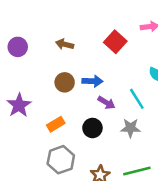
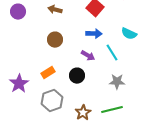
blue arrow: (92, 81) -> (94, 34), moved
purple star: (19, 105) -> (19, 84), moved
gray star: (130, 128) -> (117, 82), moved

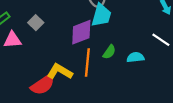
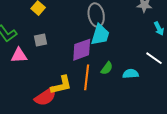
gray square: (36, 23) -> (40, 40), turned 32
yellow L-shape: (60, 72) -> (61, 85), turned 135

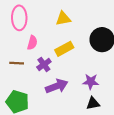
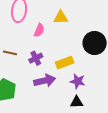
pink semicircle: (32, 43) -> (39, 30), moved
yellow rectangle: (64, 49) -> (65, 63), moved

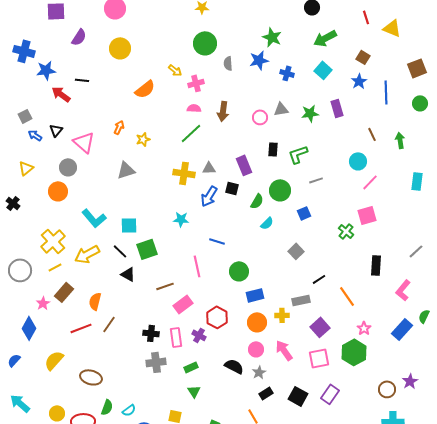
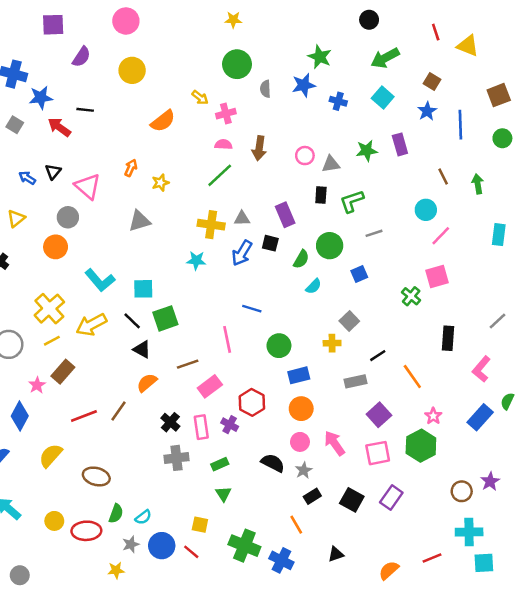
gray triangle: (281, 109) -> (331, 164), moved
gray square: (25, 116) -> (15, 125), moved, turned -32
cyan star: (181, 219) -> (196, 260), moved
orange semicircle: (95, 301) -> (147, 383), moved, turned 36
yellow cross: (282, 315) -> (332, 343), moved
black cross: (151, 333) -> (170, 422), turned 35

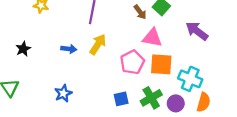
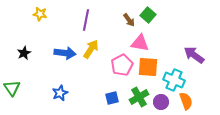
purple arrow: (197, 31) -> (194, 55), moved
blue arrow: (69, 49) -> (65, 53), size x1.5
orange semicircle: (204, 102) -> (186, 101), turned -36

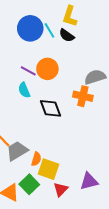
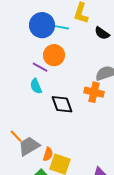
cyan line: (49, 30) -> (61, 27), turned -49
black semicircle: (67, 35) -> (102, 33), moved
orange circle: (47, 69) -> (54, 55), moved

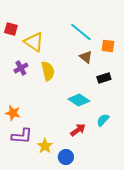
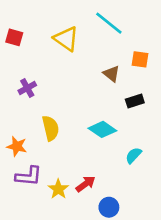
cyan line: (81, 32) -> (109, 23), moved
yellow triangle: (34, 42) -> (66, 39), moved
yellow semicircle: (48, 71) -> (51, 128), moved
red arrow: (78, 130) -> (86, 184), moved
blue circle: (66, 157) -> (109, 207), moved

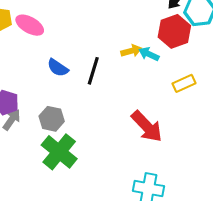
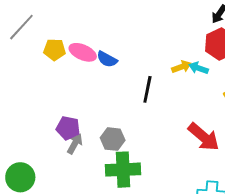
blue semicircle: (58, 68) -> (107, 59), moved
green cross: (59, 152) -> (123, 170), turned -36

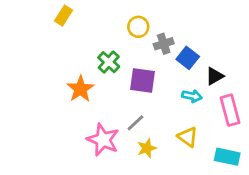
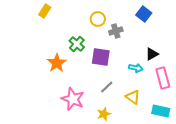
blue square: (188, 58) -> (144, 14), moved
gray line: (135, 123) -> (107, 87), moved
yellow star: (147, 148) -> (104, 114), moved

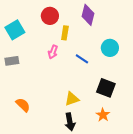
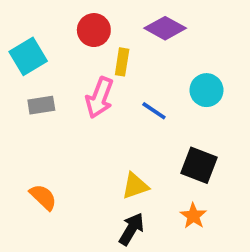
purple diamond: (88, 15) -> (165, 28), turned -75
pink arrow: (53, 52) -> (99, 98), size x1.5
gray rectangle: (12, 61) -> (41, 105), moved
black arrow: (70, 122) -> (131, 229), turned -138

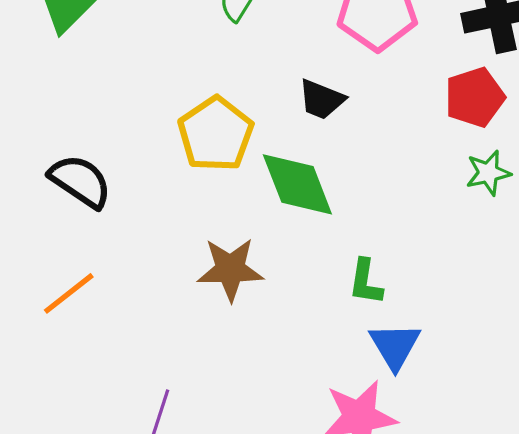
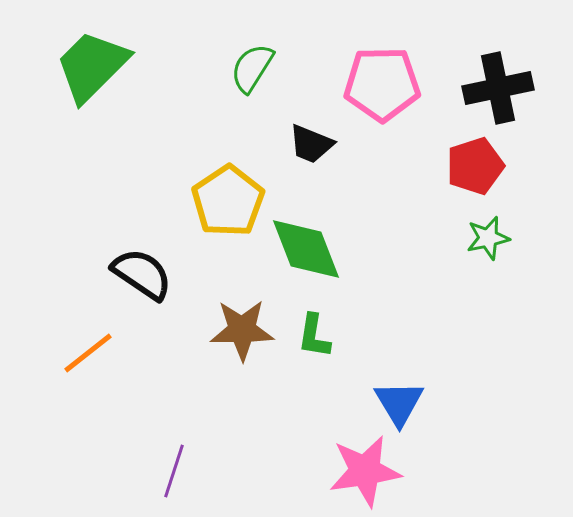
black trapezoid: (322, 99) -> (311, 144), moved
black semicircle: (80, 181) -> (142, 274), moved
green L-shape: (366, 282) -> (314, 336), moved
========================================================================
Your instructions
Each record should appear again exactly as it stands, with no picture included.

Written response
blue arrow: (92, 81) -> (94, 34), moved
purple star: (19, 105) -> (19, 84), moved
gray star: (130, 128) -> (117, 82), moved

gray square: (36, 23) -> (40, 40), turned 32
yellow L-shape: (60, 72) -> (61, 85), turned 135

pink semicircle: (32, 43) -> (39, 30), moved
yellow rectangle: (64, 49) -> (65, 63), moved

gray triangle: (281, 109) -> (331, 164), moved
gray square: (25, 116) -> (15, 125), moved, turned -32
cyan star: (181, 219) -> (196, 260), moved
orange semicircle: (95, 301) -> (147, 383), moved, turned 36
yellow cross: (282, 315) -> (332, 343), moved
black cross: (151, 333) -> (170, 422), turned 35

purple arrow: (197, 31) -> (194, 55), moved
blue arrow: (69, 49) -> (65, 53), size x1.5
orange semicircle: (204, 102) -> (186, 101), turned -36

cyan line: (49, 30) -> (61, 27), turned -49
black semicircle: (67, 35) -> (102, 33), moved
orange circle: (47, 69) -> (54, 55), moved

cyan line: (81, 32) -> (109, 23), moved
yellow triangle: (34, 42) -> (66, 39), moved
yellow semicircle: (48, 71) -> (51, 128), moved
red arrow: (78, 130) -> (86, 184), moved
blue circle: (66, 157) -> (109, 207), moved

blue semicircle: (58, 68) -> (107, 59), moved
green cross: (59, 152) -> (123, 170), turned -36

blue square: (188, 58) -> (144, 14), moved
gray line: (135, 123) -> (107, 87), moved
yellow star: (147, 148) -> (104, 114), moved

purple diamond: (88, 15) -> (165, 28), turned -75
pink arrow: (53, 52) -> (99, 98), size x1.5
gray rectangle: (12, 61) -> (41, 105), moved
black arrow: (70, 122) -> (131, 229), turned -138

black trapezoid: (322, 99) -> (311, 144), moved
black semicircle: (80, 181) -> (142, 274), moved
green L-shape: (366, 282) -> (314, 336), moved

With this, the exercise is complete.